**YOUR TASK:** Print the data below exactly as it appears.

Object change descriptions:
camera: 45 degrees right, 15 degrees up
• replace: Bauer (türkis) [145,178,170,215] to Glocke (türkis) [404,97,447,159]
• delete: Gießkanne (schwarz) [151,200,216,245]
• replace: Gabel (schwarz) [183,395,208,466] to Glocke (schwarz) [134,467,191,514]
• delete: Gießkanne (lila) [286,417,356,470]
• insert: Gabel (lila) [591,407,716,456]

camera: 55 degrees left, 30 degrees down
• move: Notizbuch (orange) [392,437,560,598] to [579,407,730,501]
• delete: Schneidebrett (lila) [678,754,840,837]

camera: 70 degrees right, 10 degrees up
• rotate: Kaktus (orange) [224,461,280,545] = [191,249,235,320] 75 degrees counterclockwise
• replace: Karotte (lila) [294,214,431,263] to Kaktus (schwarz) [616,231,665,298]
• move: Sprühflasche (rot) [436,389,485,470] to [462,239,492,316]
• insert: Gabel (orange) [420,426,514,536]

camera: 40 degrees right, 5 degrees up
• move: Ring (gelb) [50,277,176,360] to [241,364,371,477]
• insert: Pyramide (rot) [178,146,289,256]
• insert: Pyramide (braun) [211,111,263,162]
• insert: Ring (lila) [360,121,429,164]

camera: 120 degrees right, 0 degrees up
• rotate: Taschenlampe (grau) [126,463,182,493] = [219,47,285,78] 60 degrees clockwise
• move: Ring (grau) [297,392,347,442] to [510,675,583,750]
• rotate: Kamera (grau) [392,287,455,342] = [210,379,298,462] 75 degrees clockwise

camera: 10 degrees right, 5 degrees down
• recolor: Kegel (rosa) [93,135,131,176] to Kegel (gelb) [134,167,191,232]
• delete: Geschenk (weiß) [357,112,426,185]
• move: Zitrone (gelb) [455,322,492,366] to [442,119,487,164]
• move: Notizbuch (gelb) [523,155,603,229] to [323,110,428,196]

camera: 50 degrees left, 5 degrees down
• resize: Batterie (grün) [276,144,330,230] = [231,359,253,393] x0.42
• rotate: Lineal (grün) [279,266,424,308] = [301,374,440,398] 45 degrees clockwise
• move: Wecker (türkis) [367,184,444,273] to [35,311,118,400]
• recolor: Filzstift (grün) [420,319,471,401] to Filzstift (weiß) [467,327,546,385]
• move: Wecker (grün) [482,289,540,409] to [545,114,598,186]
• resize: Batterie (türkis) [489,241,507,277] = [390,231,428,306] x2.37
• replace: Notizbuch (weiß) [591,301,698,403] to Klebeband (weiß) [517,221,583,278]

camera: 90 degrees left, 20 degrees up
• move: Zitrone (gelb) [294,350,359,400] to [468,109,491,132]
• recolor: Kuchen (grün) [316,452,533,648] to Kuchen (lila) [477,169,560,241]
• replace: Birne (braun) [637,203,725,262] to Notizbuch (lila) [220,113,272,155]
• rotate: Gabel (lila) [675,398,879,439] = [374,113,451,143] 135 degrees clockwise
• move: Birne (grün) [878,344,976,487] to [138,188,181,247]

**SOLUTION FOR THIS EXERCISE:**
camera: 45 degrees right, 15 degrees up
• replace: Bauer (türkis) [145,178,170,215] to Glocke (türkis) [404,97,447,159]
• delete: Gießkanne (schwarz) [151,200,216,245]
• replace: Gabel (schwarz) [183,395,208,466] to Glocke (schwarz) [134,467,191,514]
• delete: Gießkanne (lila) [286,417,356,470]
• insert: Gabel (lila) [591,407,716,456]

camera: 55 degrees left, 30 degrees down
• move: Notizbuch (orange) [392,437,560,598] to [579,407,730,501]
• delete: Schneidebrett (lila) [678,754,840,837]

camera: 70 degrees right, 10 degrees up
• rotate: Kaktus (orange) [224,461,280,545] = [191,249,235,320] 75 degrees counterclockwise
• replace: Karotte (lila) [294,214,431,263] to Kaktus (schwarz) [616,231,665,298]
• move: Sprühflasche (rot) [436,389,485,470] to [462,239,492,316]
• insert: Gabel (orange) [420,426,514,536]

camera: 40 degrees right, 5 degrees up
• move: Ring (gelb) [50,277,176,360] to [241,364,371,477]
• insert: Pyramide (rot) [178,146,289,256]
• insert: Pyramide (braun) [211,111,263,162]
• insert: Ring (lila) [360,121,429,164]

camera: 120 degrees right, 0 degrees up
• rotate: Taschenlampe (grau) [126,463,182,493] = [219,47,285,78] 60 degrees clockwise
• move: Ring (grau) [297,392,347,442] to [510,675,583,750]
• rotate: Kamera (grau) [392,287,455,342] = [210,379,298,462] 75 degrees clockwise

camera: 10 degrees right, 5 degrees down
• recolor: Kegel (rosa) [93,135,131,176] to Kegel (gelb) [134,167,191,232]
• delete: Geschenk (weiß) [357,112,426,185]
• move: Zitrone (gelb) [455,322,492,366] to [442,119,487,164]
• move: Notizbuch (gelb) [523,155,603,229] to [323,110,428,196]

camera: 50 degrees left, 5 degrees down
• resize: Batterie (grün) [276,144,330,230] = [231,359,253,393] x0.42
• rotate: Lineal (grün) [279,266,424,308] = [301,374,440,398] 45 degrees clockwise
• move: Wecker (türkis) [367,184,444,273] to [35,311,118,400]
• recolor: Filzstift (grün) [420,319,471,401] to Filzstift (weiß) [467,327,546,385]
• move: Wecker (grün) [482,289,540,409] to [545,114,598,186]
• resize: Batterie (türkis) [489,241,507,277] = [390,231,428,306] x2.37
• replace: Notizbuch (weiß) [591,301,698,403] to Klebeband (weiß) [517,221,583,278]

camera: 90 degrees left, 20 degrees up
• move: Zitrone (gelb) [294,350,359,400] to [468,109,491,132]
• recolor: Kuchen (grün) [316,452,533,648] to Kuchen (lila) [477,169,560,241]
• replace: Birne (braun) [637,203,725,262] to Notizbuch (lila) [220,113,272,155]
• rotate: Gabel (lila) [675,398,879,439] = [374,113,451,143] 135 degrees clockwise
• move: Birne (grün) [878,344,976,487] to [138,188,181,247]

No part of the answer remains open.